→ The data
==========

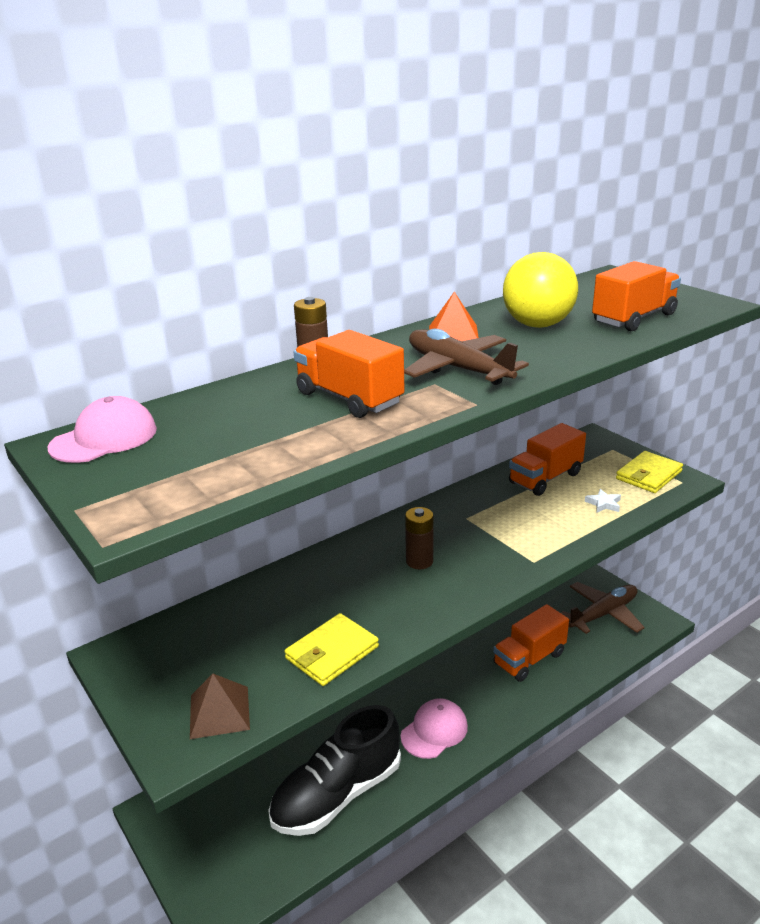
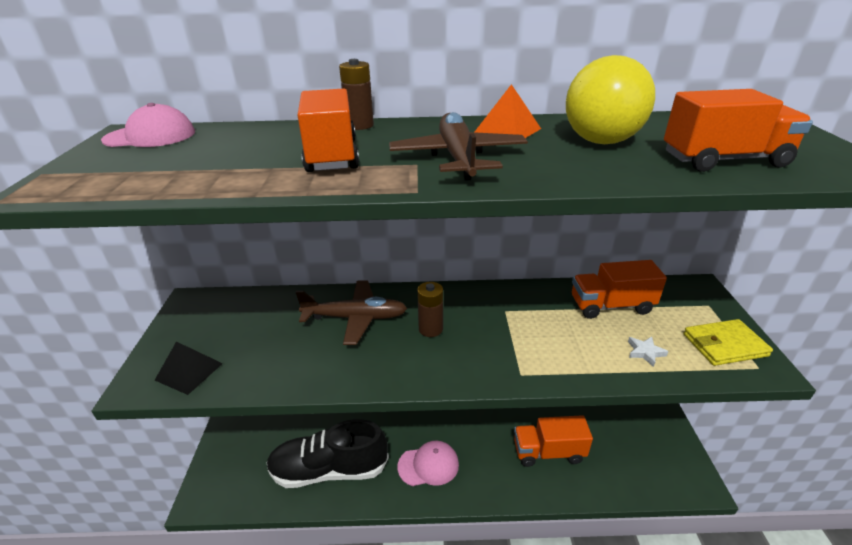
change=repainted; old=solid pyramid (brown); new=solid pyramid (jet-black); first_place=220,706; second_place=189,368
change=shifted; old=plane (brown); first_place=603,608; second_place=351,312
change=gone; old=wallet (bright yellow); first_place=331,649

==========

Using the material above, return each line in which the word "brown" occurs.

→ Response
change=repainted; old=solid pyramid (brown); new=solid pyramid (jet-black); first_place=220,706; second_place=189,368
change=shifted; old=plane (brown); first_place=603,608; second_place=351,312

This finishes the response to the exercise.